> **WHAT TO WORK ON**
Rewrite the data from the line containing "1) Sue Bourke" through the line containing "Provide the [x, y]", switching "Country" to "Nation" and changing nothing else.

------------------------------

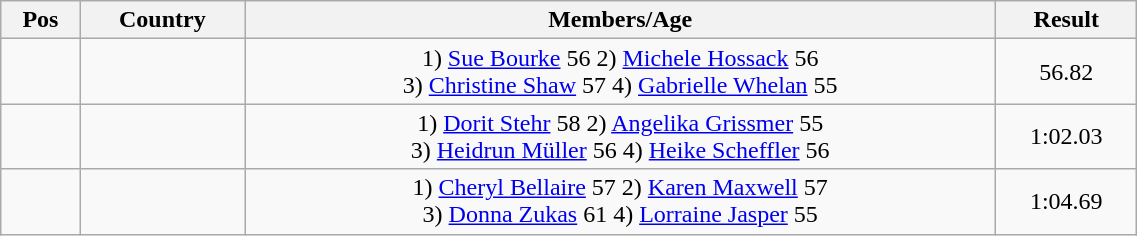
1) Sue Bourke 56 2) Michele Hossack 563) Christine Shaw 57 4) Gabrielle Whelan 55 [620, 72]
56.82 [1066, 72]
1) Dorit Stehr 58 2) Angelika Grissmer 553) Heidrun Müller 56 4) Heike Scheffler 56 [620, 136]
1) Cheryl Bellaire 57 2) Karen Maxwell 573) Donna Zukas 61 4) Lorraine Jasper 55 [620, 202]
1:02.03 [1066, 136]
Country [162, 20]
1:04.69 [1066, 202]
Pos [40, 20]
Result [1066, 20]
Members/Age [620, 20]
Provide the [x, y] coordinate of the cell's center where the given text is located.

------------------------------

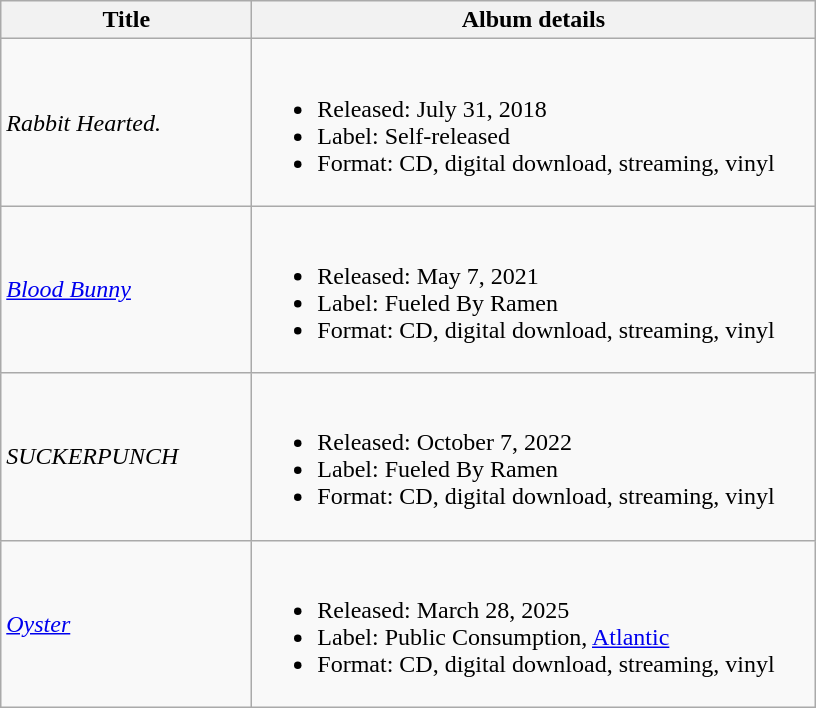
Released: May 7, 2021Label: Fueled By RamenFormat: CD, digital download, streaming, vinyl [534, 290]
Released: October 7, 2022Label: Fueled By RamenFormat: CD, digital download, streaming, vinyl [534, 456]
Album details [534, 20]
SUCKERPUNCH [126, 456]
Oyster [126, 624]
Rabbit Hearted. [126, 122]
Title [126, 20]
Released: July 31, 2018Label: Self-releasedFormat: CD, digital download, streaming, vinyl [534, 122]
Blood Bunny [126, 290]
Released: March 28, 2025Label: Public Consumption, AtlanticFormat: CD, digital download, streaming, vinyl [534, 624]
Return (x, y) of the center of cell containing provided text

------------------------------

> **RESPONSE**
1) Sue Bourke 56 2) Michele Hossack 563) Christine Shaw 57 4) Gabrielle Whelan 55 [620, 72]
56.82 [1066, 72]
1) Dorit Stehr 58 2) Angelika Grissmer 553) Heidrun Müller 56 4) Heike Scheffler 56 [620, 136]
1) Cheryl Bellaire 57 2) Karen Maxwell 573) Donna Zukas 61 4) Lorraine Jasper 55 [620, 202]
1:02.03 [1066, 136]
Nation [162, 20]
1:04.69 [1066, 202]
Pos [40, 20]
Result [1066, 20]
Members/Age [620, 20]
Provide the [x, y] coordinate of the cell's center where the given text is located.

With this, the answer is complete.